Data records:
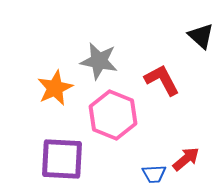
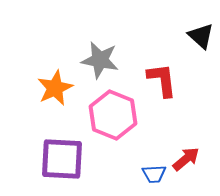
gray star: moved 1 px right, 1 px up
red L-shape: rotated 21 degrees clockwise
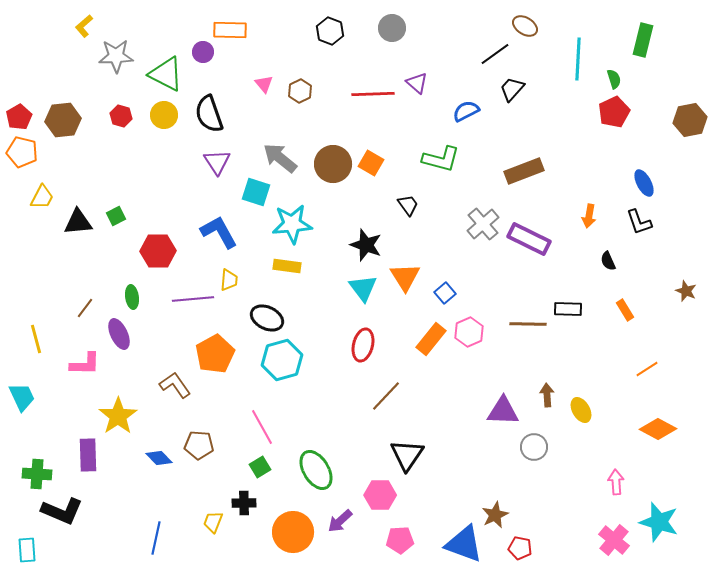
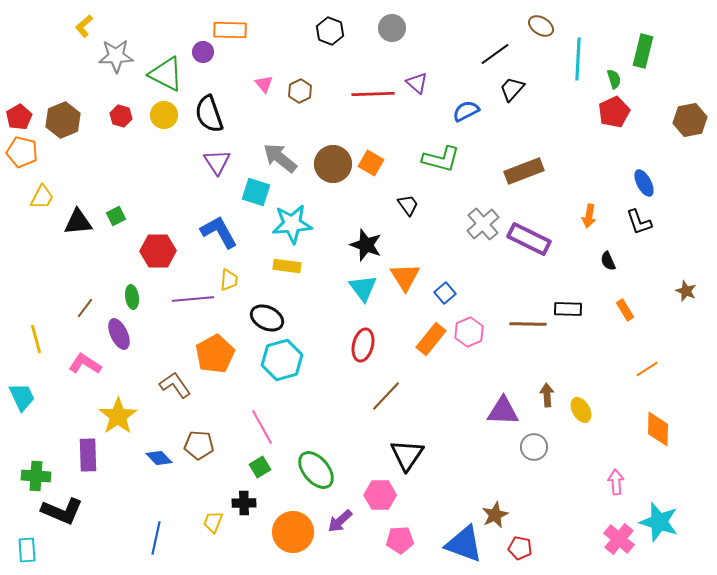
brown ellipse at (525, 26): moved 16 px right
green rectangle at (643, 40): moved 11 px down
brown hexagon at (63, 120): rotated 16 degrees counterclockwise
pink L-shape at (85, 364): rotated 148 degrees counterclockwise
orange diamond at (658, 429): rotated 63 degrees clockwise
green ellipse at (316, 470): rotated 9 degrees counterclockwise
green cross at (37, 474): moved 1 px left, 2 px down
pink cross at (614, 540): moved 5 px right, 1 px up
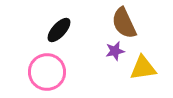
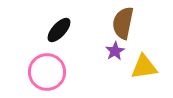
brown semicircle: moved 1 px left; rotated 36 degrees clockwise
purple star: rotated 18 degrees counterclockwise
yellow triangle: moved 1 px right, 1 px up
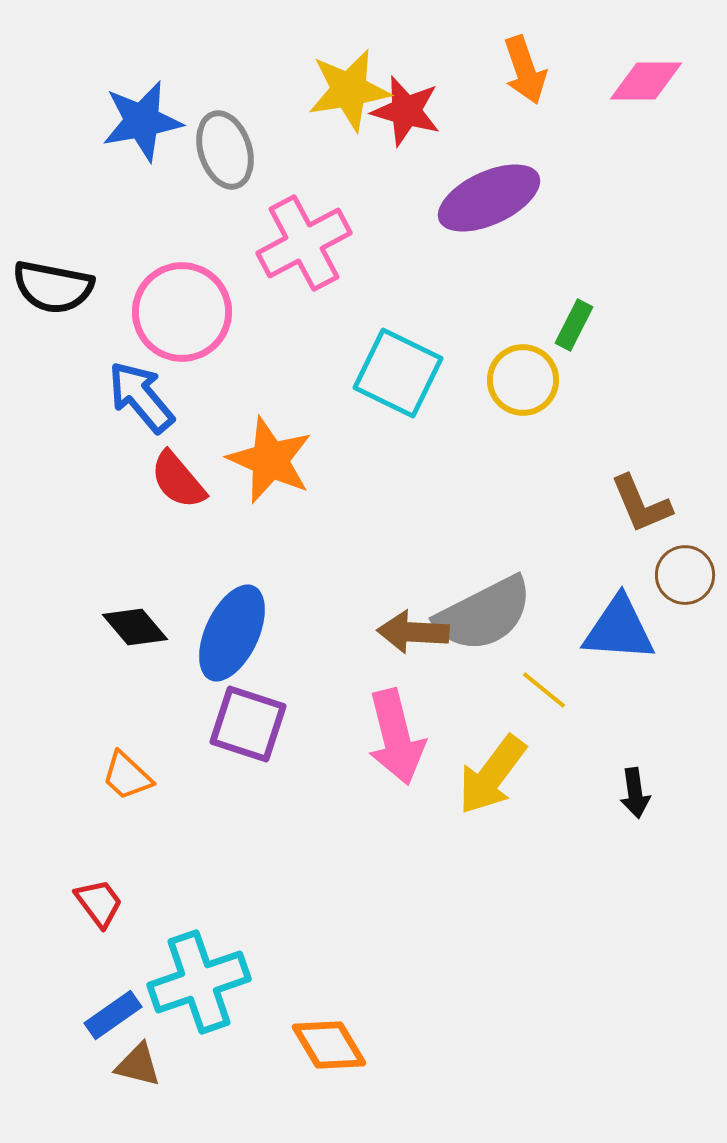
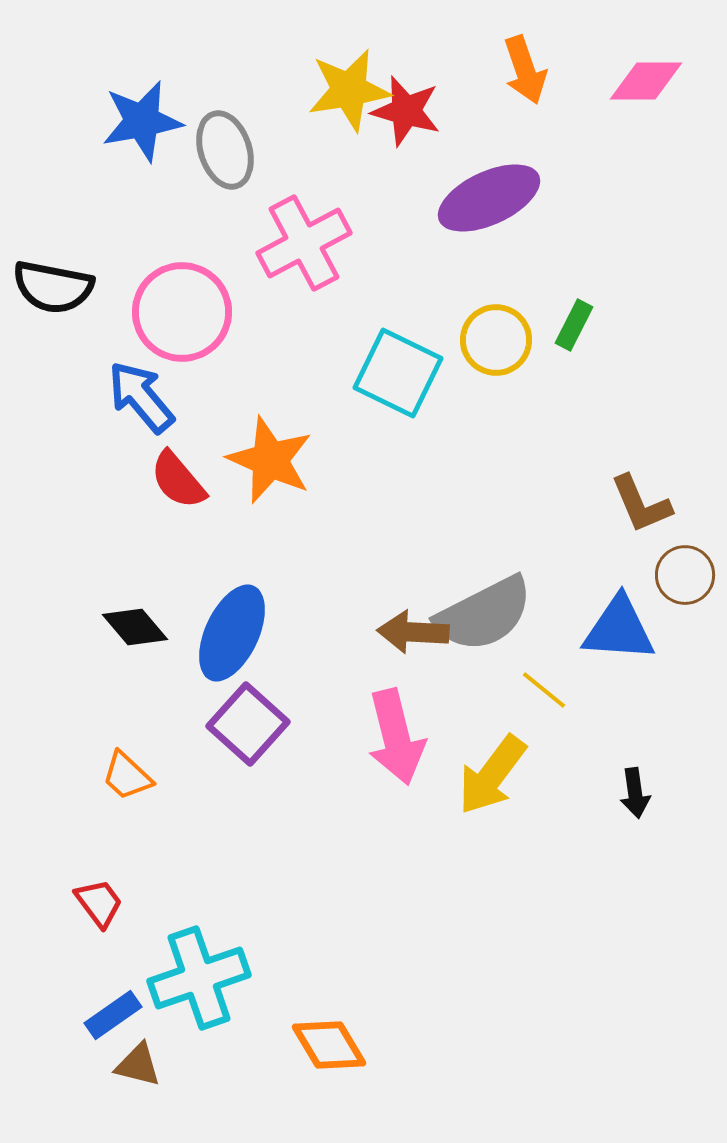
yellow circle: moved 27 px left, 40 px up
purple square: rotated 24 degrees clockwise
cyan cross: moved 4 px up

• The exercise
Starting with the line containing "brown semicircle: moved" and going on through the end of the records, rewrite those lines with every "purple" replaced by "violet", changing nothing else and leaving out the pictures.

• Solved problem
brown semicircle: moved 1 px left; rotated 36 degrees clockwise
violet star: rotated 18 degrees counterclockwise
yellow triangle: moved 1 px right, 1 px up
yellow circle: moved 27 px left, 40 px up
violet square: rotated 24 degrees clockwise
cyan cross: moved 4 px up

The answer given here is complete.